### What to do
Going down the data below, set down exactly the line with "repainted,purple novebal,629 393" and each line after it through the line with "repainted,orange botabopal,674 224"; no other lines.

(Spatial object tracking data)
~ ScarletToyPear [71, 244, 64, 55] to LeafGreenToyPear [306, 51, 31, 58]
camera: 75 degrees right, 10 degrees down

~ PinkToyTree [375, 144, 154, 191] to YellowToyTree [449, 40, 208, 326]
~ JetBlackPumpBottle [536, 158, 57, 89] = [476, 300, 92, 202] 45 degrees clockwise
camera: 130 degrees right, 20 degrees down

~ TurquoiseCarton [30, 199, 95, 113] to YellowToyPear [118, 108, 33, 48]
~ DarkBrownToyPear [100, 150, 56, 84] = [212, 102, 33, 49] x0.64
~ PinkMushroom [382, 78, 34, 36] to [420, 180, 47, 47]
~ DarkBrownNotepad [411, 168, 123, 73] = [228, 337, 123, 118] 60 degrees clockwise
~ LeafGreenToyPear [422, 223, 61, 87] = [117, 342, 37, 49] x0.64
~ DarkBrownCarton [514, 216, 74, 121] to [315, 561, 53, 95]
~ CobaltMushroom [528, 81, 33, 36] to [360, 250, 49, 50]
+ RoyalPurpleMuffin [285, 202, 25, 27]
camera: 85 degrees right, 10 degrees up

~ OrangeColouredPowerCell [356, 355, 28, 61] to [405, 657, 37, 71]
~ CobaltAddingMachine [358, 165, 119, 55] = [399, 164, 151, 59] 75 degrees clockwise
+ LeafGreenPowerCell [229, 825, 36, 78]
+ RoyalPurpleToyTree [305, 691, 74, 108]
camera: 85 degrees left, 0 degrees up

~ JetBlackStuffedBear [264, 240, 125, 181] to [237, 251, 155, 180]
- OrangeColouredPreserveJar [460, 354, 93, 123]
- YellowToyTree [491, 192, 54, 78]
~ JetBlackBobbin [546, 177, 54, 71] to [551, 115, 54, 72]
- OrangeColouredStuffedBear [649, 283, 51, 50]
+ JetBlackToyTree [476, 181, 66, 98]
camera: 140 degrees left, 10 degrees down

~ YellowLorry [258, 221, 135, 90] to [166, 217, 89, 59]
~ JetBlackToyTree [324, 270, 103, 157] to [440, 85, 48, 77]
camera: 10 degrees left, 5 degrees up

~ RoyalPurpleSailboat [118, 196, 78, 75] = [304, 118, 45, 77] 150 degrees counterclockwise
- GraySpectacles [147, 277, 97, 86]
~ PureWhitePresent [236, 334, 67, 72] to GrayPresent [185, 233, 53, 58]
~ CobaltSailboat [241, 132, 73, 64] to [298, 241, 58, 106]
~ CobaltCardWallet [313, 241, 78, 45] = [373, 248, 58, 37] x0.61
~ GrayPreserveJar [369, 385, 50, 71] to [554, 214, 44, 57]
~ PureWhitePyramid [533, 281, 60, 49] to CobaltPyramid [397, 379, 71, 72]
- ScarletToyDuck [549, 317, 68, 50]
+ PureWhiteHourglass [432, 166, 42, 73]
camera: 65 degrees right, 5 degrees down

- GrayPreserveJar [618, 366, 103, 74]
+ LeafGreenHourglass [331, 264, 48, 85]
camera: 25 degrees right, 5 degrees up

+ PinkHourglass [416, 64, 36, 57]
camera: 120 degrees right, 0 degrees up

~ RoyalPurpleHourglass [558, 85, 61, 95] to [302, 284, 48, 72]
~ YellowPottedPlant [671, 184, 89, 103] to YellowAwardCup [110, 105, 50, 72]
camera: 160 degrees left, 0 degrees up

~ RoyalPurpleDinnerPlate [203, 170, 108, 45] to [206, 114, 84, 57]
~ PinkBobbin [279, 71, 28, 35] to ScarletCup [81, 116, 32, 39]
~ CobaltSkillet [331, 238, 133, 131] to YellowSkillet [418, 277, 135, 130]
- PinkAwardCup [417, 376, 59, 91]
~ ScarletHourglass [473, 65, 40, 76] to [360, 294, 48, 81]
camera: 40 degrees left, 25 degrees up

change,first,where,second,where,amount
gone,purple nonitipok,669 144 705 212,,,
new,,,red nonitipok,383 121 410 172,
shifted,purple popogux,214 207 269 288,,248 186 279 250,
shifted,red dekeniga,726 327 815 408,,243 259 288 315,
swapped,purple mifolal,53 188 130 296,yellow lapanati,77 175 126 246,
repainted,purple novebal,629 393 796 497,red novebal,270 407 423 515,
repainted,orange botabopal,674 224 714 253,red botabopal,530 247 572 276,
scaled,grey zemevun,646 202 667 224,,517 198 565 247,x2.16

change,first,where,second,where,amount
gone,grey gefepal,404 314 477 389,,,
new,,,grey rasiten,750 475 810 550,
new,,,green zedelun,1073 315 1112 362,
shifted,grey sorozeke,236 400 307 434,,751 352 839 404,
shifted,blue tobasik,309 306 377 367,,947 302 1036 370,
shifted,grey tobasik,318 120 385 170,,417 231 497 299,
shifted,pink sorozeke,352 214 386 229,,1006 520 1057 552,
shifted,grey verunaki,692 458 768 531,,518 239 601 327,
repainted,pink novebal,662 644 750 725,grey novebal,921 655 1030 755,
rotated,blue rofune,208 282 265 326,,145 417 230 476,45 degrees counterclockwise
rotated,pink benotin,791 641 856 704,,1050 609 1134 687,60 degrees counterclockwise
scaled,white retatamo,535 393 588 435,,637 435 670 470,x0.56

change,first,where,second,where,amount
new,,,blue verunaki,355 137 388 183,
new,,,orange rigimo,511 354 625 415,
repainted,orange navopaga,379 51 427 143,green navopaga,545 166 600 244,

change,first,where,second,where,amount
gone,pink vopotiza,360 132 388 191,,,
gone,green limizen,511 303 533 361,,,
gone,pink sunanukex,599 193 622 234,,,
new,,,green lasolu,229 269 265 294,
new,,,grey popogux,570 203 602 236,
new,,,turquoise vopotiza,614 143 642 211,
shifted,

### Worked solution
repainted,purple novebal,629 393 796 497,red novebal,270 407 423 515,
repainted,orange botabopal,674 224 714 253,red botabopal,530 247 572 276,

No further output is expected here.